From the entries below, return only the lines starting at the one that contains "blue plate G8:H8" and ending at the one that contains "yellow brick B3:B5", exactly as they stand.
***** Data records
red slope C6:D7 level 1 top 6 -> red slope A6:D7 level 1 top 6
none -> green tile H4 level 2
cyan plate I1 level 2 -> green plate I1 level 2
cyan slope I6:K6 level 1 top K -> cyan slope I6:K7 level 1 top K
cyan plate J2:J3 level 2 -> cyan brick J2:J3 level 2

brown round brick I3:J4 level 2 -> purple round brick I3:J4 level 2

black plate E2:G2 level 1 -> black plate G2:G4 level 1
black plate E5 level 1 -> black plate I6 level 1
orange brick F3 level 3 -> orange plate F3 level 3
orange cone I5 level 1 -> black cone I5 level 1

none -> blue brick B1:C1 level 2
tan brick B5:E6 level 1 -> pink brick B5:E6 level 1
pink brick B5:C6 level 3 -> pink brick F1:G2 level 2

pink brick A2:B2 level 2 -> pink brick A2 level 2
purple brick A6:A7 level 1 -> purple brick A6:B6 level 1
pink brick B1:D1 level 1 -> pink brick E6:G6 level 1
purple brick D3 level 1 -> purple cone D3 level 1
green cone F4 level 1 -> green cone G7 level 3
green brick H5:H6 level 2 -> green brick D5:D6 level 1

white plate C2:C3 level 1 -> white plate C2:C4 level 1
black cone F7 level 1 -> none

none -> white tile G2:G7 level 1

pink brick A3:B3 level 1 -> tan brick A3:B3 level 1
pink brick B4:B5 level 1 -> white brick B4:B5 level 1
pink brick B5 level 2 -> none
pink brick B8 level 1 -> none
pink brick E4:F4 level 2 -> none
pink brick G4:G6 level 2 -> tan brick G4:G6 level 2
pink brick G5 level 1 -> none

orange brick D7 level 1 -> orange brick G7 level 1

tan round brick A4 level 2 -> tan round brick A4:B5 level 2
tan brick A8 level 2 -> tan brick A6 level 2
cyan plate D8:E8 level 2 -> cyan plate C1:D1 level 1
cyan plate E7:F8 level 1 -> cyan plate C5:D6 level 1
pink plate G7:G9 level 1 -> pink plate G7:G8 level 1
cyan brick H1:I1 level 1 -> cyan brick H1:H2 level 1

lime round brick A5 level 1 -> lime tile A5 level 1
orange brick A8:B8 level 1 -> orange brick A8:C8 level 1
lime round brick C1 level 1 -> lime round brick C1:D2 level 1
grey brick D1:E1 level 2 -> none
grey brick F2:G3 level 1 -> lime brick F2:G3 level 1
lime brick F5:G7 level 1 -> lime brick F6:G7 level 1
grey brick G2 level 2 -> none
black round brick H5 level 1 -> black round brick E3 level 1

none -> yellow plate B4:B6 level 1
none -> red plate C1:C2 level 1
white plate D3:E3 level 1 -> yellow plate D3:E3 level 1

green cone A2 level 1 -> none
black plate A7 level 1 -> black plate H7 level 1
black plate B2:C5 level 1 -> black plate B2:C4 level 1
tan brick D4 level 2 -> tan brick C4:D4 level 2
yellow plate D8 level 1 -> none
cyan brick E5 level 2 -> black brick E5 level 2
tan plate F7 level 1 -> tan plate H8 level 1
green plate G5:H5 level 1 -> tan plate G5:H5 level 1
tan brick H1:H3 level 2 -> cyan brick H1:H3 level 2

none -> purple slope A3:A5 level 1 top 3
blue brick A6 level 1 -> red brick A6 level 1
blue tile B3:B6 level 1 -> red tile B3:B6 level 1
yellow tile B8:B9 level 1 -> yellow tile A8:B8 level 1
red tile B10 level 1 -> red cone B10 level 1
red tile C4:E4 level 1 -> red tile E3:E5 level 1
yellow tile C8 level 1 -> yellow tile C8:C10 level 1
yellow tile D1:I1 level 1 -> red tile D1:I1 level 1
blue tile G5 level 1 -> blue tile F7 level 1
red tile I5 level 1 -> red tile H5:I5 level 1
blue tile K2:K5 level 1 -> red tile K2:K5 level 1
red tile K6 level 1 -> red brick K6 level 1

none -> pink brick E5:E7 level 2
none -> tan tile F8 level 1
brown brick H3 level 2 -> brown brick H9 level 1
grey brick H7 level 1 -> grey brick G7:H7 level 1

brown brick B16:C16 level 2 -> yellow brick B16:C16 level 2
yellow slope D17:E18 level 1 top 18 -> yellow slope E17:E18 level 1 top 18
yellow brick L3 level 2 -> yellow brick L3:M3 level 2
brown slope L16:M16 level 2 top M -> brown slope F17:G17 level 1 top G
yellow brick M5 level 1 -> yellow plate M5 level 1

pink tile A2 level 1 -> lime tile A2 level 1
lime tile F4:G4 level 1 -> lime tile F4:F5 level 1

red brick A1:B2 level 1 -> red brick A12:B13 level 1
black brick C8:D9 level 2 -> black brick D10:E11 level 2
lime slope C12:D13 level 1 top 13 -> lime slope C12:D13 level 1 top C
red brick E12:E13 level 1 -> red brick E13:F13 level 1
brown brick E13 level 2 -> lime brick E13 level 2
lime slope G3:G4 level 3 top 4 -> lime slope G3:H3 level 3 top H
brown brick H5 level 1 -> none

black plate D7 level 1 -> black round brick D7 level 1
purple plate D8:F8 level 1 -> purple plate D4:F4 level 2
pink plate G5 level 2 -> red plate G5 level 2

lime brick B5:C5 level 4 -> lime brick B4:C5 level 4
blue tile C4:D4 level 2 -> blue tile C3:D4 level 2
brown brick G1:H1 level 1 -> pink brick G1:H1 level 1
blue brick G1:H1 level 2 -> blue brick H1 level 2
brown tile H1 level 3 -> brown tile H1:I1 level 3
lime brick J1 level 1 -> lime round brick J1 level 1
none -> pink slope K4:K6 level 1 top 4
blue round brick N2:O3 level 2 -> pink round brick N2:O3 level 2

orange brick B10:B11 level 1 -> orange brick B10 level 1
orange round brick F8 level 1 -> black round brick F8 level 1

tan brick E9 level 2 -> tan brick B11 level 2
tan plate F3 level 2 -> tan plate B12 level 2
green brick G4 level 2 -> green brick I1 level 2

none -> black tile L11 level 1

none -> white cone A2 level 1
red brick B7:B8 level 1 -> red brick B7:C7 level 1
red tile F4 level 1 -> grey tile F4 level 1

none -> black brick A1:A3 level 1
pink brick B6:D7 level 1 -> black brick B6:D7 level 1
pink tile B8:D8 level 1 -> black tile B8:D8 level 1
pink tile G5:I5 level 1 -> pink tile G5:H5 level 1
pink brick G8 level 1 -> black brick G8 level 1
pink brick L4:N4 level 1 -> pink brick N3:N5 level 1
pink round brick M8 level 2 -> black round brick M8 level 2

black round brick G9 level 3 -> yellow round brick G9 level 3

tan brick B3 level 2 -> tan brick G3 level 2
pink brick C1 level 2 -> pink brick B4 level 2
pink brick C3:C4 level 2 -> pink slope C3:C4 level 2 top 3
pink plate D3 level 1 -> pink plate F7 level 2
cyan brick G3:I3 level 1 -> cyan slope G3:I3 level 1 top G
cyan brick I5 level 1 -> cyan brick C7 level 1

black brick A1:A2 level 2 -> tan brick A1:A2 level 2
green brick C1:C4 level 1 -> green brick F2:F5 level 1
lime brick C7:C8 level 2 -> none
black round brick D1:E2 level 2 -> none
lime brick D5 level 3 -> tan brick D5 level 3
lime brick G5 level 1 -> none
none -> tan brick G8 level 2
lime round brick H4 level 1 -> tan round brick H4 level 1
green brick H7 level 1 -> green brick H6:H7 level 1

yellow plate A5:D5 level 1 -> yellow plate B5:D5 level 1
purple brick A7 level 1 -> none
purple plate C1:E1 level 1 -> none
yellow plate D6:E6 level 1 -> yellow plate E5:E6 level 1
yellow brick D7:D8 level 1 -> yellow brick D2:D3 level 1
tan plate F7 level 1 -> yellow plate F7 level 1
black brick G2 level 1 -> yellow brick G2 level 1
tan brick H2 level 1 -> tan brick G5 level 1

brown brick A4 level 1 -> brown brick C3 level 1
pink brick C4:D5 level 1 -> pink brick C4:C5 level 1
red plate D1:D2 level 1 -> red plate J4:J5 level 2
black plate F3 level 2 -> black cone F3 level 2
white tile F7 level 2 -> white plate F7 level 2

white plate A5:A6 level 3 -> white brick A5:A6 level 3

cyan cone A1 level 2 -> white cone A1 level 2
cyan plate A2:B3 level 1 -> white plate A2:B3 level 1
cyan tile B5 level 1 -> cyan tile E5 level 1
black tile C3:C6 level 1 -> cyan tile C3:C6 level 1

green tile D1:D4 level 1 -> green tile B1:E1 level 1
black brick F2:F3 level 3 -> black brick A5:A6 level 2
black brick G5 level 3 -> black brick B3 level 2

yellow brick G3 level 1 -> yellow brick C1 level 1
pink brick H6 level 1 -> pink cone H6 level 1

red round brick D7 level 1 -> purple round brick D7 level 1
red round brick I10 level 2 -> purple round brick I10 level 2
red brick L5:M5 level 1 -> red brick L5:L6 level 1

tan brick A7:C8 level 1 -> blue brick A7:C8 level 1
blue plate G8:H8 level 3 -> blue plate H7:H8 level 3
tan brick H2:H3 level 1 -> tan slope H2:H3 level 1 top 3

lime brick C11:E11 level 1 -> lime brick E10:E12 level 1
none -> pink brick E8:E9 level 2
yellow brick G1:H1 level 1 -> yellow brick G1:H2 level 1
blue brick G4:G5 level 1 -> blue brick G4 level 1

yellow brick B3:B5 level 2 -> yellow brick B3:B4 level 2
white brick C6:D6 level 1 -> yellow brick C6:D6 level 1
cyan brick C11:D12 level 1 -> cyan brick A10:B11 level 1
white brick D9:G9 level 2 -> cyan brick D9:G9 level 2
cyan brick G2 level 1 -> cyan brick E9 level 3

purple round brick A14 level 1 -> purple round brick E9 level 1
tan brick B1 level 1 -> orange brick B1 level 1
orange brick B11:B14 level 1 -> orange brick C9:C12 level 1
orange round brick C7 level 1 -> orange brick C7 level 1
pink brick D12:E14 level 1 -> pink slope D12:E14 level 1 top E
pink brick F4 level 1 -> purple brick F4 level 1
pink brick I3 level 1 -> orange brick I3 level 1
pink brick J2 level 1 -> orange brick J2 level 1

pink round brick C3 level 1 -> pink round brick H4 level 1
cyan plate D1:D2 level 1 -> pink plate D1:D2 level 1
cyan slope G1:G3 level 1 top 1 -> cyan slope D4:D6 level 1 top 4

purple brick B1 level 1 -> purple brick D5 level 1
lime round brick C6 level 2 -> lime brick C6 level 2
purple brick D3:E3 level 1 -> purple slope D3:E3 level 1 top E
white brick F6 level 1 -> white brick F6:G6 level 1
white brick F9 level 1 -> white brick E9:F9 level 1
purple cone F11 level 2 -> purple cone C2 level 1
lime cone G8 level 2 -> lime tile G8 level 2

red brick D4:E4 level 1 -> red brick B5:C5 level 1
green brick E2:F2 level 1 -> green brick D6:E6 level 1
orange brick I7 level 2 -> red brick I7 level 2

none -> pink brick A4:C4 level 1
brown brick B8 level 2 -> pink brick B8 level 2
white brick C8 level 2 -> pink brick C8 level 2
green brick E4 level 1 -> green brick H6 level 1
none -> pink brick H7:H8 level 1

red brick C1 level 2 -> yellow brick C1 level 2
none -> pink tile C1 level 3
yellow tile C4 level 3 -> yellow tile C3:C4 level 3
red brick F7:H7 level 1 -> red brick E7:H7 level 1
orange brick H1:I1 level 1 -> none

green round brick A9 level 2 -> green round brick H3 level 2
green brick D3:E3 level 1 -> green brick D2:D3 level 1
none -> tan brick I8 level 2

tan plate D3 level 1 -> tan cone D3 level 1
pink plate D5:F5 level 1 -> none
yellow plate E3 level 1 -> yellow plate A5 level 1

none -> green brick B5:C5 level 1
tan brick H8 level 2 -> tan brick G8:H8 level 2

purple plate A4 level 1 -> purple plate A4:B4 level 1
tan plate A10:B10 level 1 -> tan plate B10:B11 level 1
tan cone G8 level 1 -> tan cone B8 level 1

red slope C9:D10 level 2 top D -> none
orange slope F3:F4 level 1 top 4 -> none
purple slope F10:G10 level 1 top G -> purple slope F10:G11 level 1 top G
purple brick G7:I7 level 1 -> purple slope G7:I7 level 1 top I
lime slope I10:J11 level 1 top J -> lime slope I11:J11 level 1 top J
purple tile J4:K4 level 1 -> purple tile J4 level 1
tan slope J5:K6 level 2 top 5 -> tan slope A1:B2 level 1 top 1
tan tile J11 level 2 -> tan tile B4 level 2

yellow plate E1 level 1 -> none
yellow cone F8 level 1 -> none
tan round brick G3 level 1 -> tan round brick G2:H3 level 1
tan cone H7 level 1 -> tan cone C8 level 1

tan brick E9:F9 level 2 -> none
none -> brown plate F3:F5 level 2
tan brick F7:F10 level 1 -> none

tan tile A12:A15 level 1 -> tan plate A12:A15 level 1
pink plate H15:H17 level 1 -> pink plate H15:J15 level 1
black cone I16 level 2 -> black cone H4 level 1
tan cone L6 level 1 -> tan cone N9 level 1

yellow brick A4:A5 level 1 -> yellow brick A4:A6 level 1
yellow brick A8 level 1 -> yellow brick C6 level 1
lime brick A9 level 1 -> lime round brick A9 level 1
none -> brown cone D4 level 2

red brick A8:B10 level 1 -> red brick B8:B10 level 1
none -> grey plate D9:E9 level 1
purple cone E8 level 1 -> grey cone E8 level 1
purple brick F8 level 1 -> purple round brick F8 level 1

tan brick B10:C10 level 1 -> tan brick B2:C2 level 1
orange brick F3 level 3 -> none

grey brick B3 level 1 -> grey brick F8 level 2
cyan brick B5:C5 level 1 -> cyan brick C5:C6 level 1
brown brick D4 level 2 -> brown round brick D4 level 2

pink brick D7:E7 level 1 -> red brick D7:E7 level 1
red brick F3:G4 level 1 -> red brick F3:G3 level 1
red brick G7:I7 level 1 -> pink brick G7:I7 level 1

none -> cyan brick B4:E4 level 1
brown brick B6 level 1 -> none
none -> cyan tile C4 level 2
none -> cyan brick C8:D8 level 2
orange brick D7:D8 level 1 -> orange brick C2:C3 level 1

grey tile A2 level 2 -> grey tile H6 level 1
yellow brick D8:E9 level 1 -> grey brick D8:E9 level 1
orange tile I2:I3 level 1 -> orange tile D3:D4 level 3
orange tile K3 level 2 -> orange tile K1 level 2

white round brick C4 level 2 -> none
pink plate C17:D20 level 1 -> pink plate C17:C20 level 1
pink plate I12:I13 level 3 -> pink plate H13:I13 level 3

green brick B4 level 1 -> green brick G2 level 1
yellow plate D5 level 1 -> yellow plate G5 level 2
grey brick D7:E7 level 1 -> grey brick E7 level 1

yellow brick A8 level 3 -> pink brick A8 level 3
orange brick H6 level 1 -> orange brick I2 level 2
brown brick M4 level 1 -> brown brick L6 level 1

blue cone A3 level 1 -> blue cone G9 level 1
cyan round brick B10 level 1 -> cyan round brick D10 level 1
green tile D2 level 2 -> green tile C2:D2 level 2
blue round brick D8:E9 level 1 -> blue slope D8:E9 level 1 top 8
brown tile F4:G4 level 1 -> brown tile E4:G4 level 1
**********
# [Result of the task]
blue plate G8:H8 level 3 -> blue plate H7:H8 level 3
tan brick H2:H3 level 1 -> tan slope H2:H3 level 1 top 3

lime brick C11:E11 level 1 -> lime brick E10:E12 level 1
none -> pink brick E8:E9 level 2
yellow brick G1:H1 level 1 -> yellow brick G1:H2 level 1
blue brick G4:G5 level 1 -> blue brick G4 level 1

yellow brick B3:B5 level 2 -> yellow brick B3:B4 level 2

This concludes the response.